Material supplied:
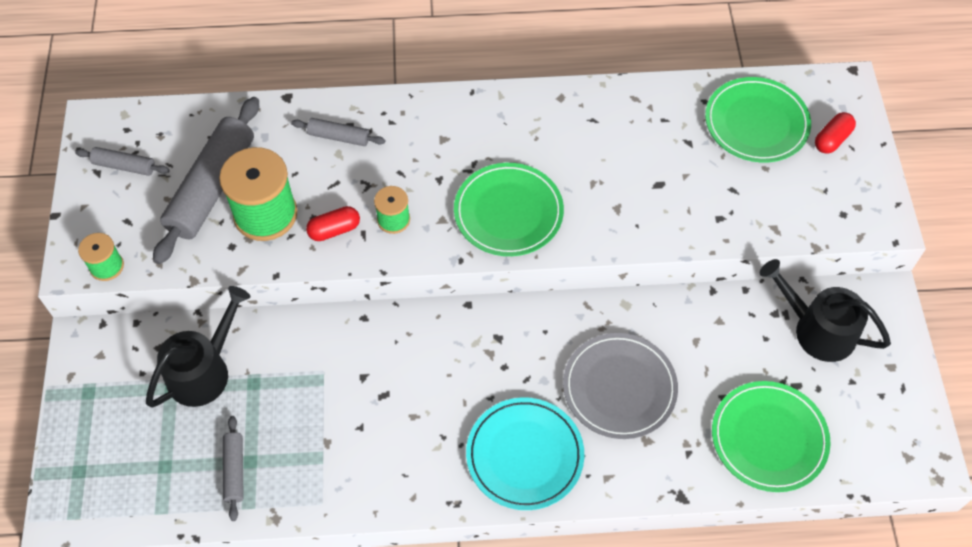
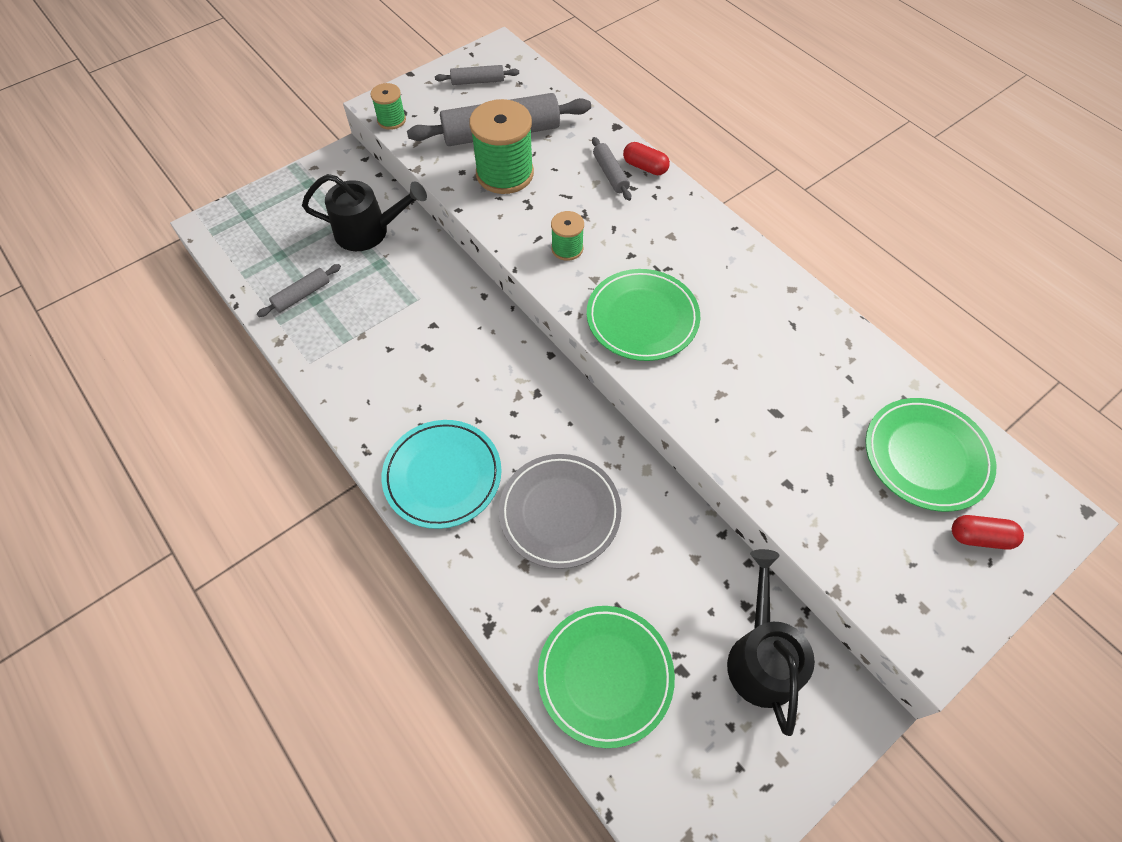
camera: 55 degrees right, 0 degrees up
grey rolling pin [75,147,170,176] -> grey rolling pin turned 75 degrees counterclockwise [435,65,519,85]
red capsule [306,206,360,241] -> red capsule moved to [623,142,670,175]

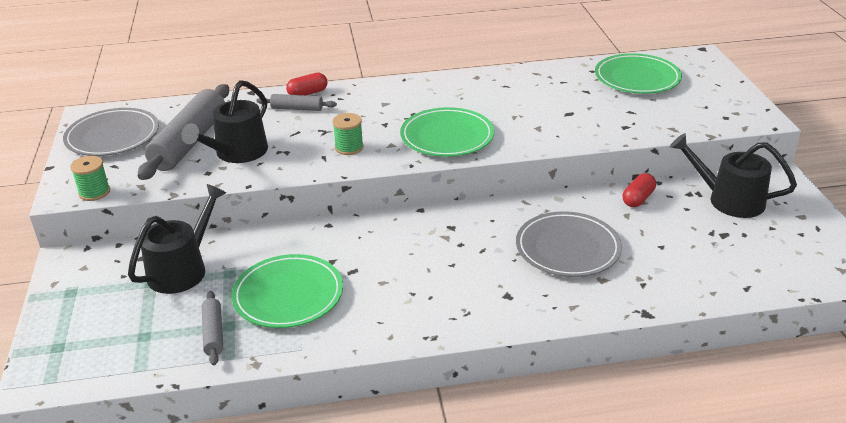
camera: 60 degrees left, 25 degrees down
turquoise plate [382,420,502,529] -> none
grey rolling pin [435,65,519,85] -> grey plate [63,108,159,156]
green spool [469,99,534,194] -> black watering can [181,80,268,163]
green plate [538,606,675,748] -> green plate moved to [232,254,343,328]
red capsule [952,515,1024,550] -> red capsule moved to [623,173,656,207]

What you should do: Copy out exactly the lines between the line with "green spool [469,99,534,194]" and the last line of the entries, counting both of those lines.

Exercise solution:
green spool [469,99,534,194] -> black watering can [181,80,268,163]
green plate [538,606,675,748] -> green plate moved to [232,254,343,328]
red capsule [952,515,1024,550] -> red capsule moved to [623,173,656,207]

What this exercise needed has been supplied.